Task details: All lines from the one containing "brown brick C13:C14" down to the one containing "purple brick K11", both ends included, are to be given again exactly; omit the rest of the listing below.

Recorded information:
----------

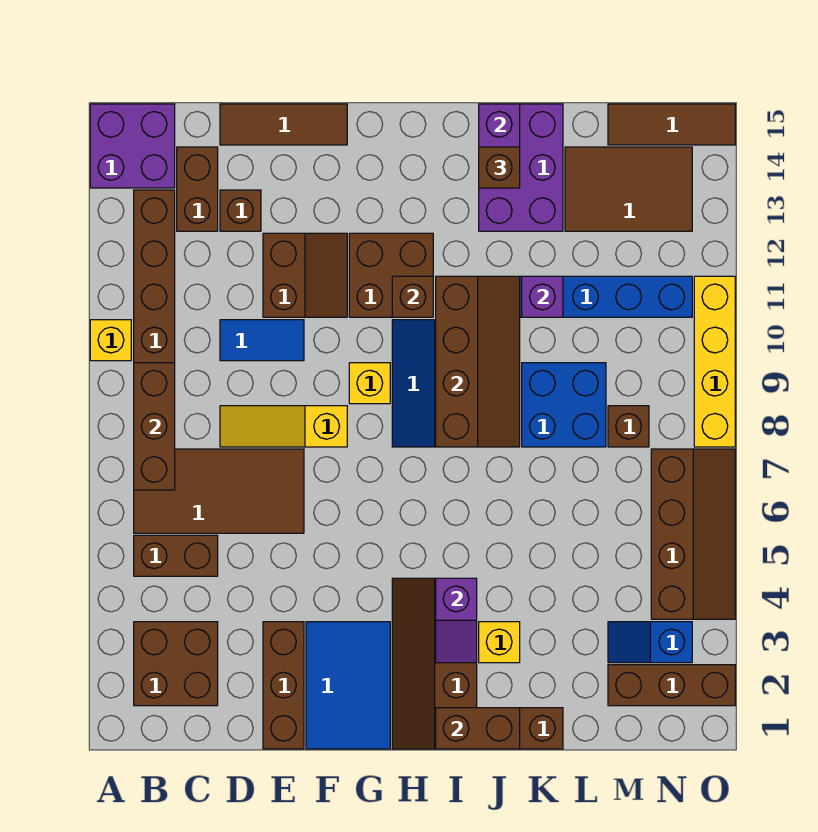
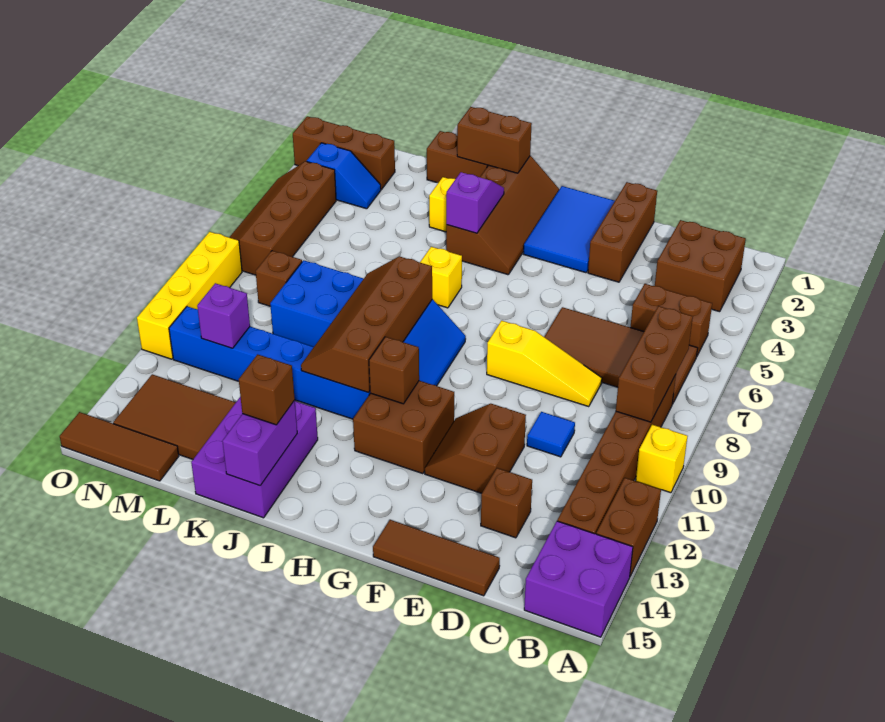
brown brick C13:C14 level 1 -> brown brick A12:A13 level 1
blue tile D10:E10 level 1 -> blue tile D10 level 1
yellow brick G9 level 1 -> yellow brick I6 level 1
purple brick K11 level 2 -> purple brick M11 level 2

----------

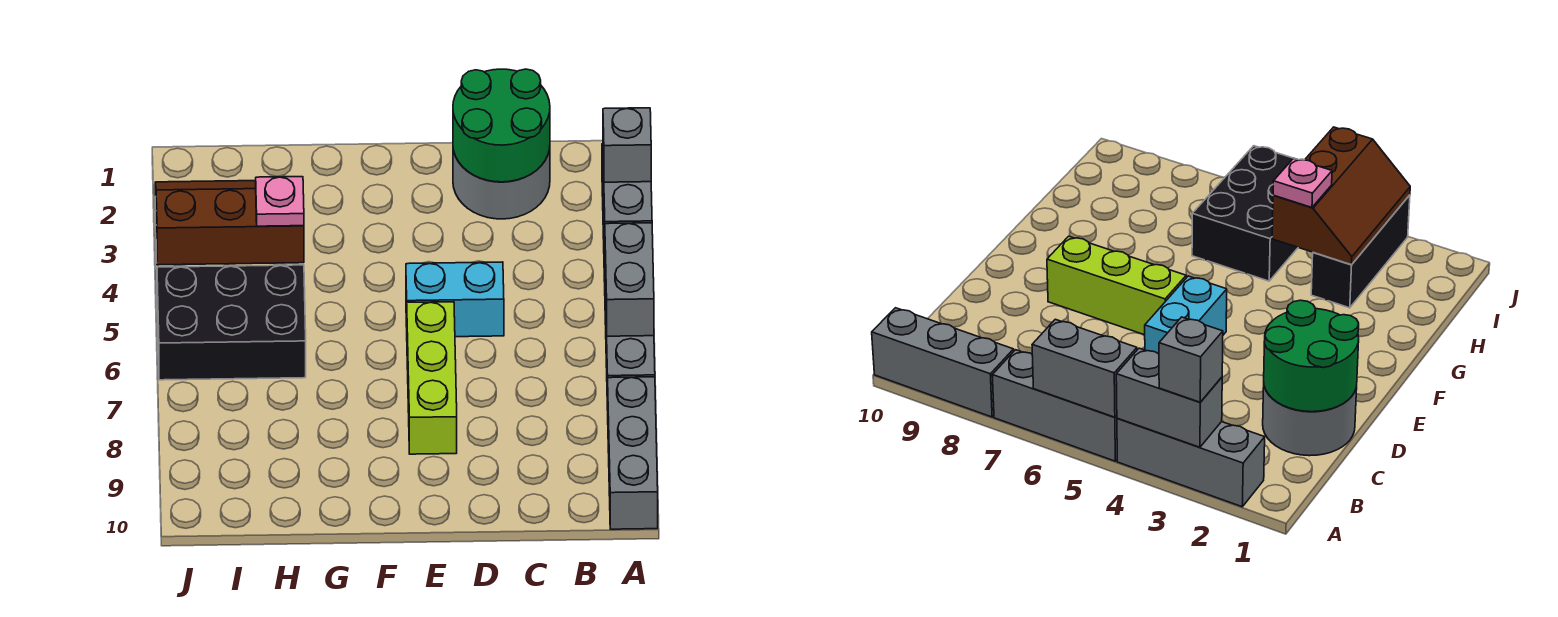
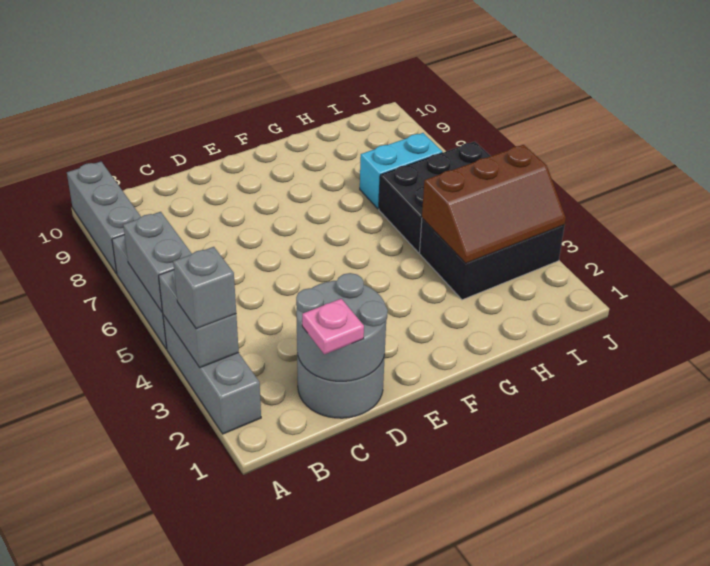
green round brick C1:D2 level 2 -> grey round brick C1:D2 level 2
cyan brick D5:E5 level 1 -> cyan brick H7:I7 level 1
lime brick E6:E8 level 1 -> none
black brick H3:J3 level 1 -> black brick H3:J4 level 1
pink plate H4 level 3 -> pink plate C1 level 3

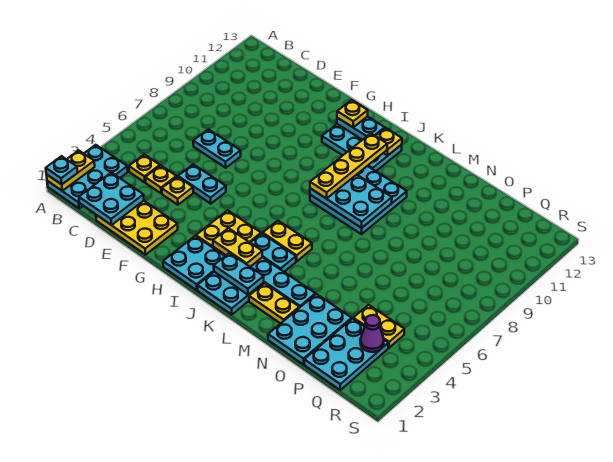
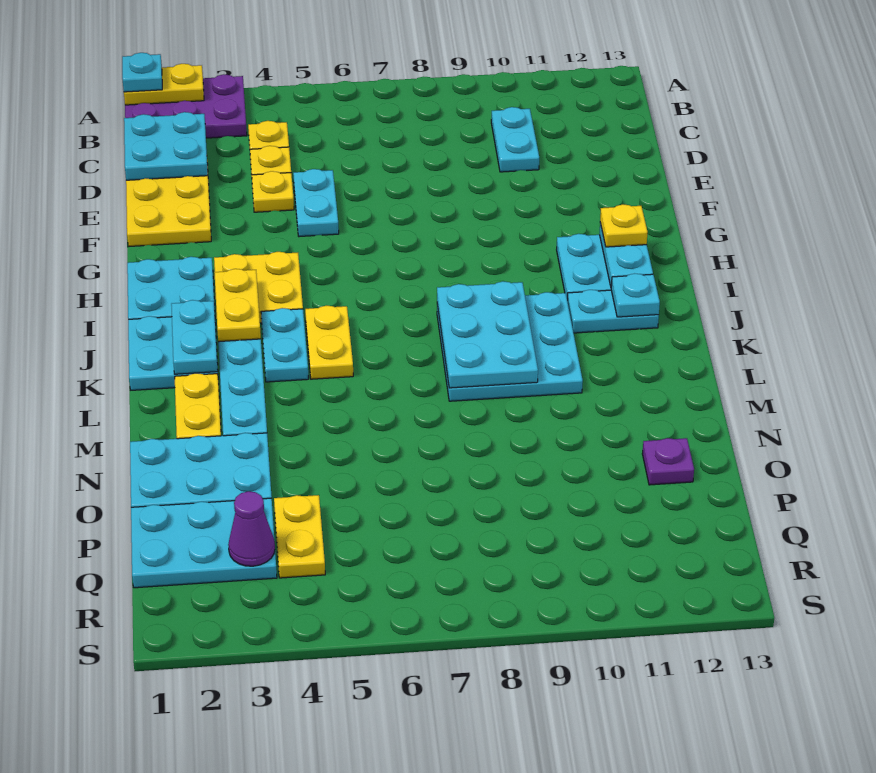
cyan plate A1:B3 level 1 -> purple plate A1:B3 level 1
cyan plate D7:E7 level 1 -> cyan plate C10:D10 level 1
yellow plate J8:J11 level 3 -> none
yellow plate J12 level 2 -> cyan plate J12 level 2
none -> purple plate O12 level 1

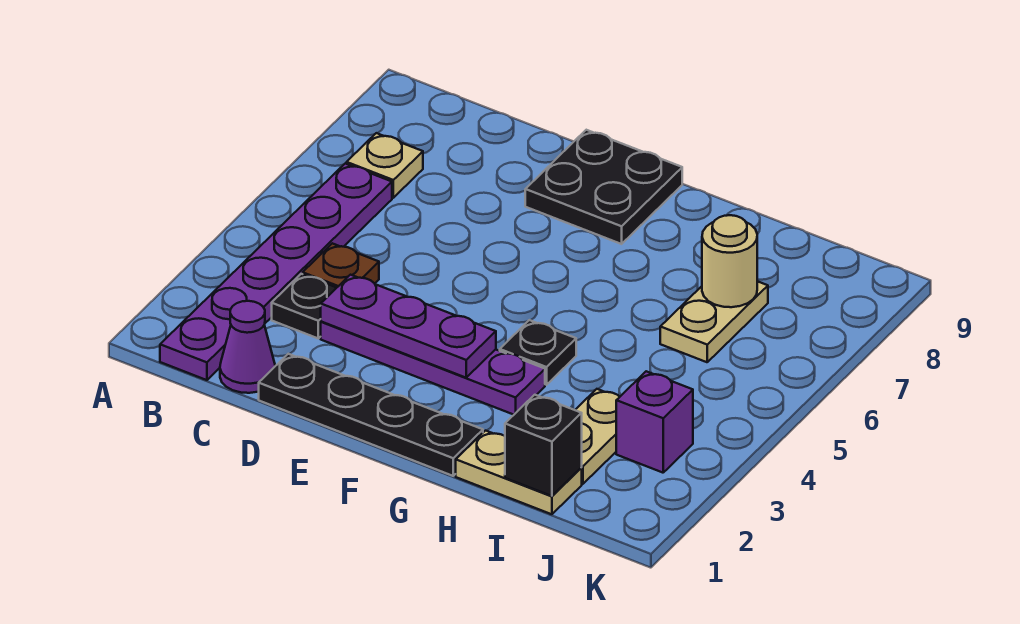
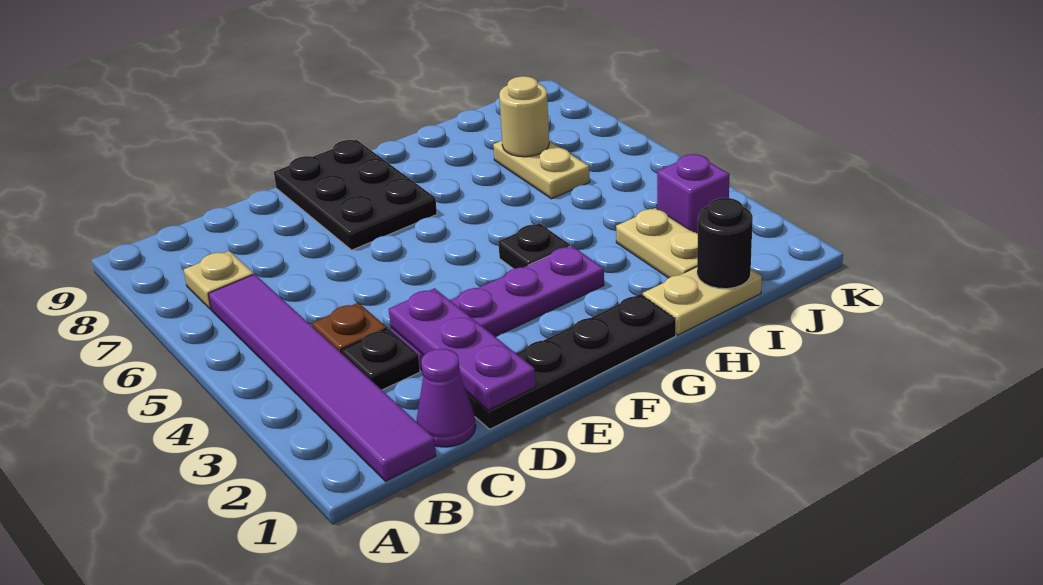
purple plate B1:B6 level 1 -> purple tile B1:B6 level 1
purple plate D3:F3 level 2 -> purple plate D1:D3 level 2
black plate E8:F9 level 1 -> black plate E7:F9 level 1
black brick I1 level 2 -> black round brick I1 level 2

----------

Result:
brown brick C13:C14 level 1 -> brown brick A12:A13 level 1
blue tile D10:E10 level 1 -> blue tile D10 level 1
yellow brick G9 level 1 -> yellow brick I6 level 1
purple brick K11 level 2 -> purple brick M11 level 2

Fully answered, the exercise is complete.